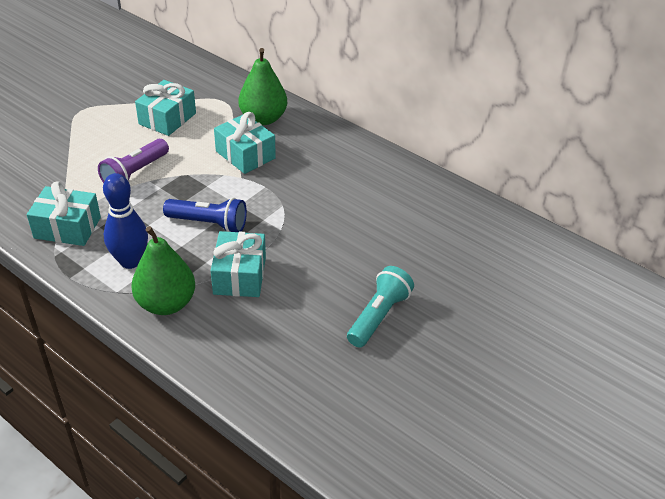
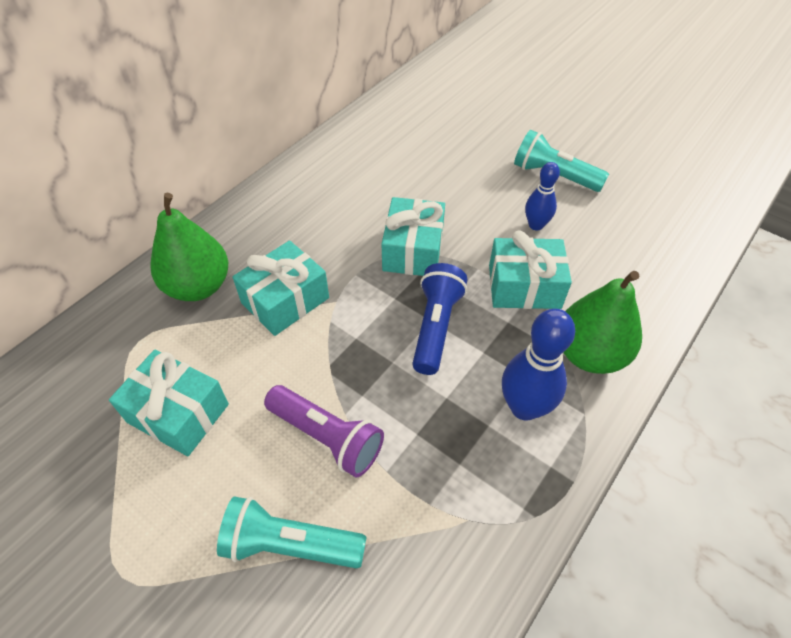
camera: 90 degrees left, 10 degrees up
turquoise gift [27,181,101,246] -> turquoise gift moved to [382,197,445,276]
none -> turquoise flashlight [217,497,366,569]
none -> blue bowling pin [525,162,560,230]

- [Try it] Restate the listing word for word, pictures excluded.

- [Solution to the exercise]
camera: 90 degrees left, 10 degrees up
turquoise gift [27,181,101,246] -> turquoise gift moved to [382,197,445,276]
none -> turquoise flashlight [217,497,366,569]
none -> blue bowling pin [525,162,560,230]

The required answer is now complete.